WHAT IS EXPECTED: If a line in the data holds the string "HALL", list it.

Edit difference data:
※

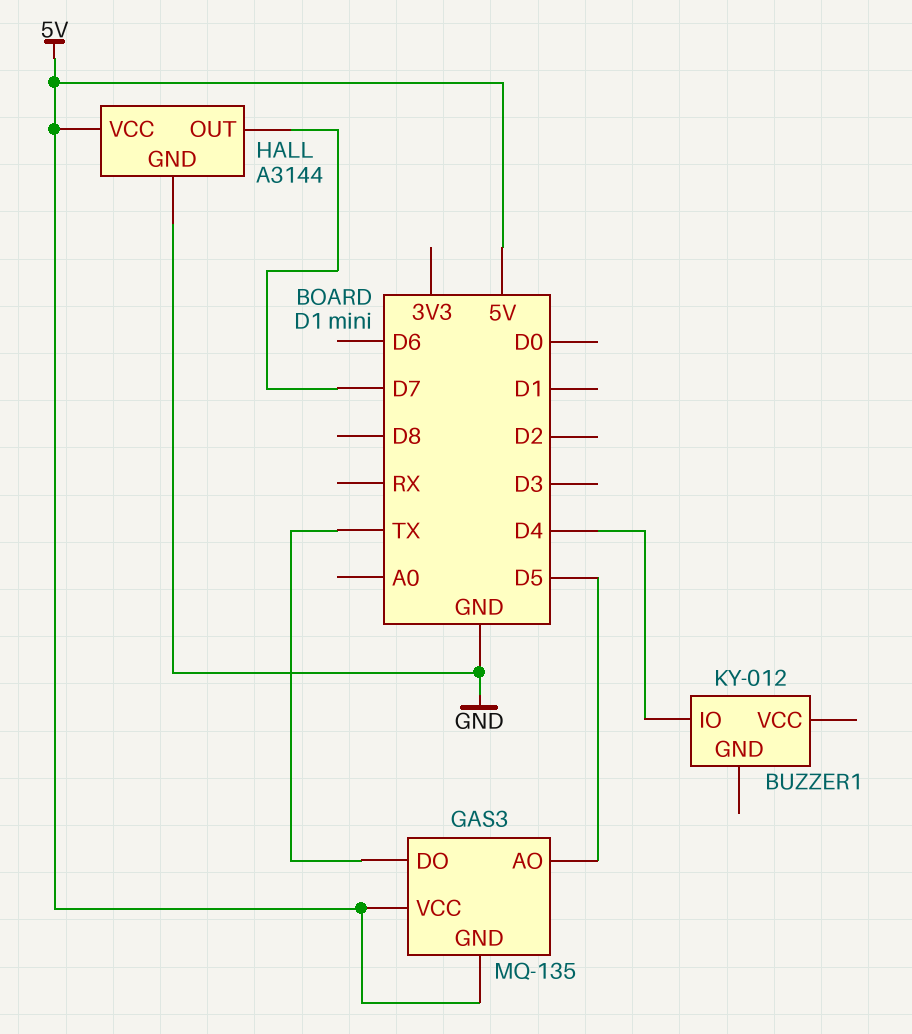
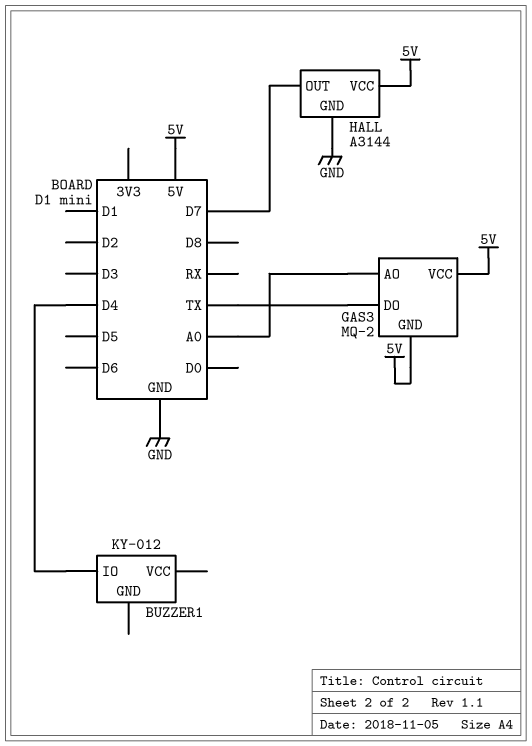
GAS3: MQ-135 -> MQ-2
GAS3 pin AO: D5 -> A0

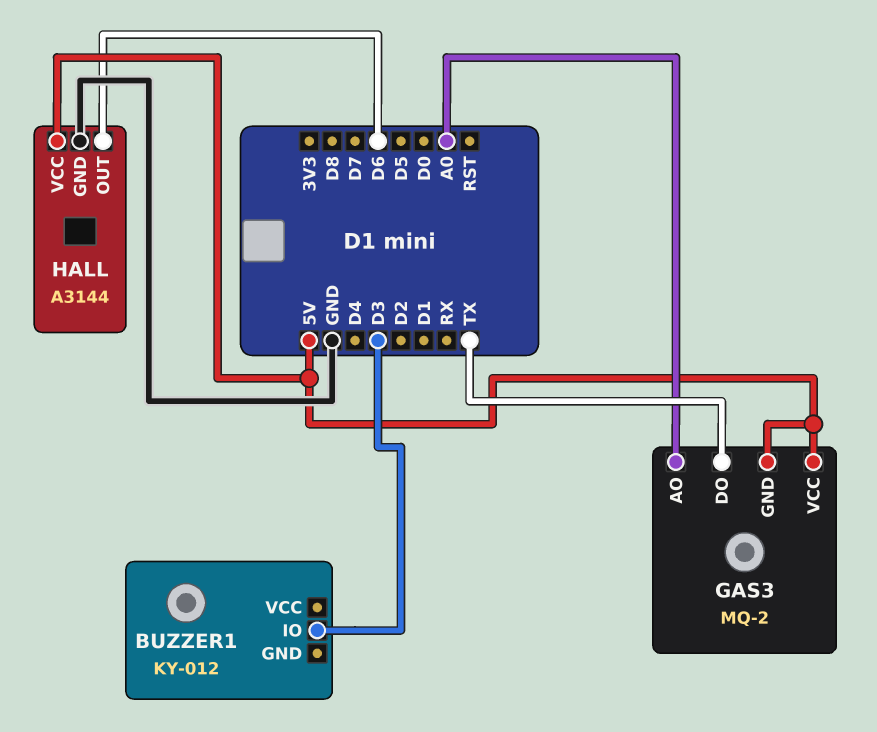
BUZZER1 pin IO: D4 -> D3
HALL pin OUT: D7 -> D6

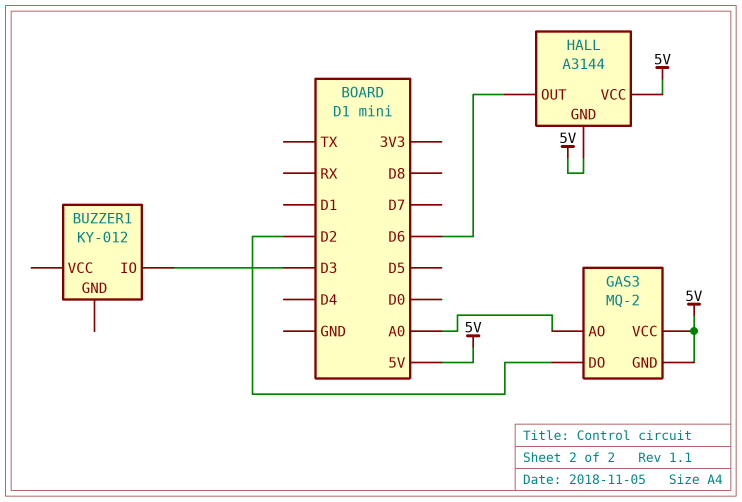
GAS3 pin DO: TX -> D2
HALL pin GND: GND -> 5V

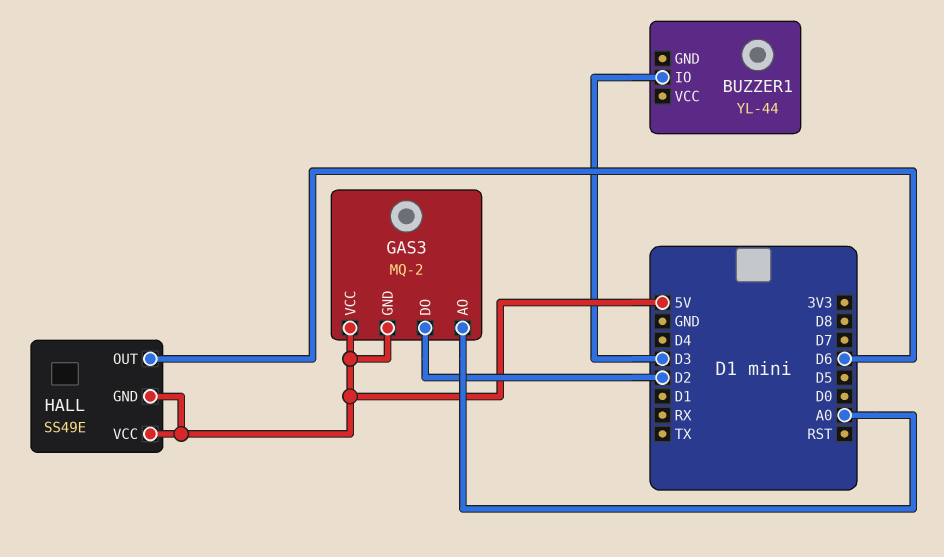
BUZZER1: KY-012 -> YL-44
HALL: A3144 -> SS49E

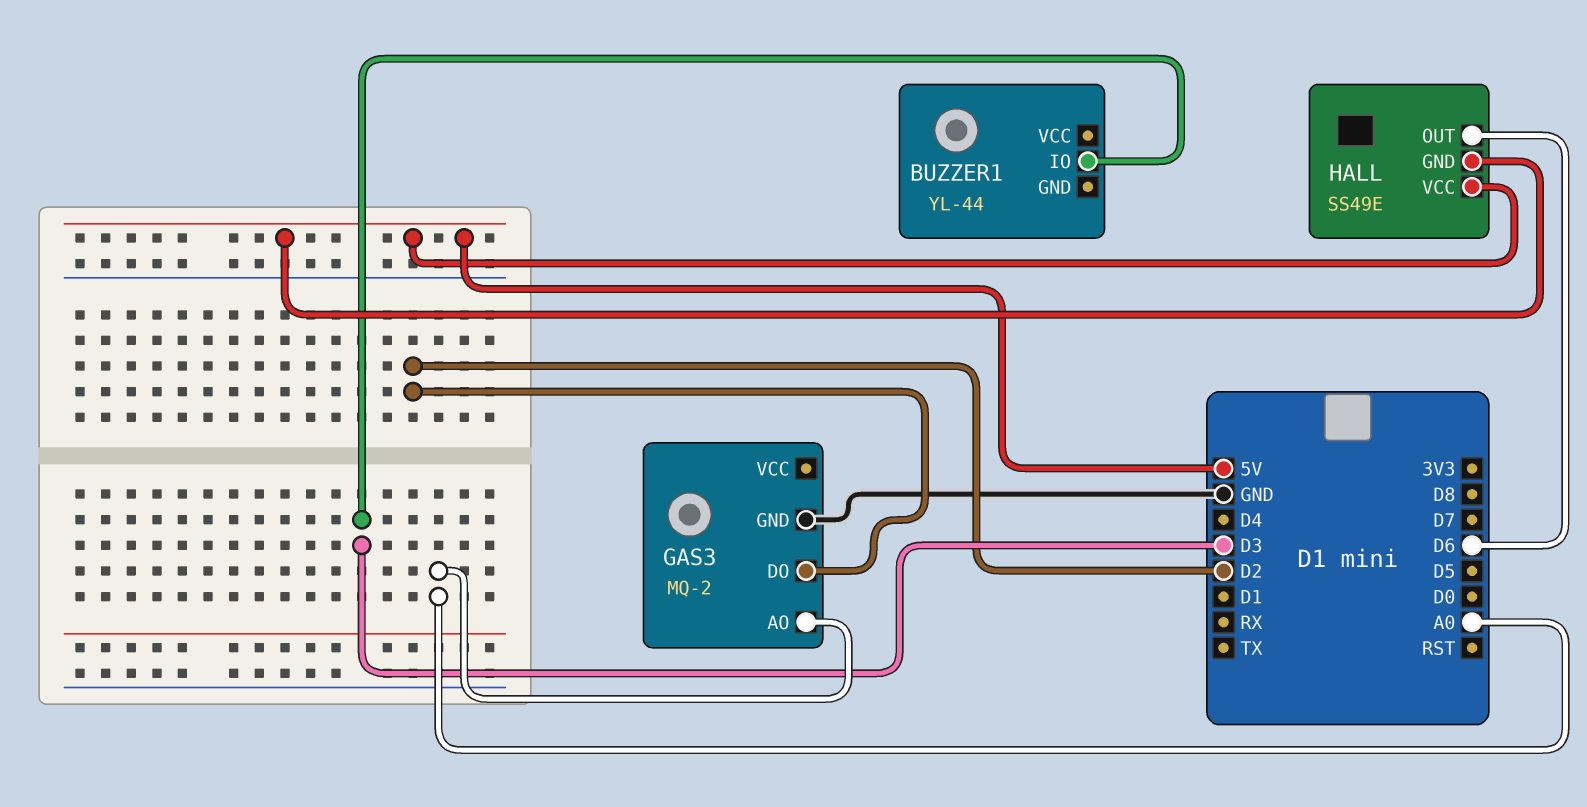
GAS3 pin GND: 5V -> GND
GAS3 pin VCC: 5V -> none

※

EXPECTED ANSWER:
HALL pin OUT: D7 -> D6
HALL pin GND: GND -> 5V
HALL: A3144 -> SS49E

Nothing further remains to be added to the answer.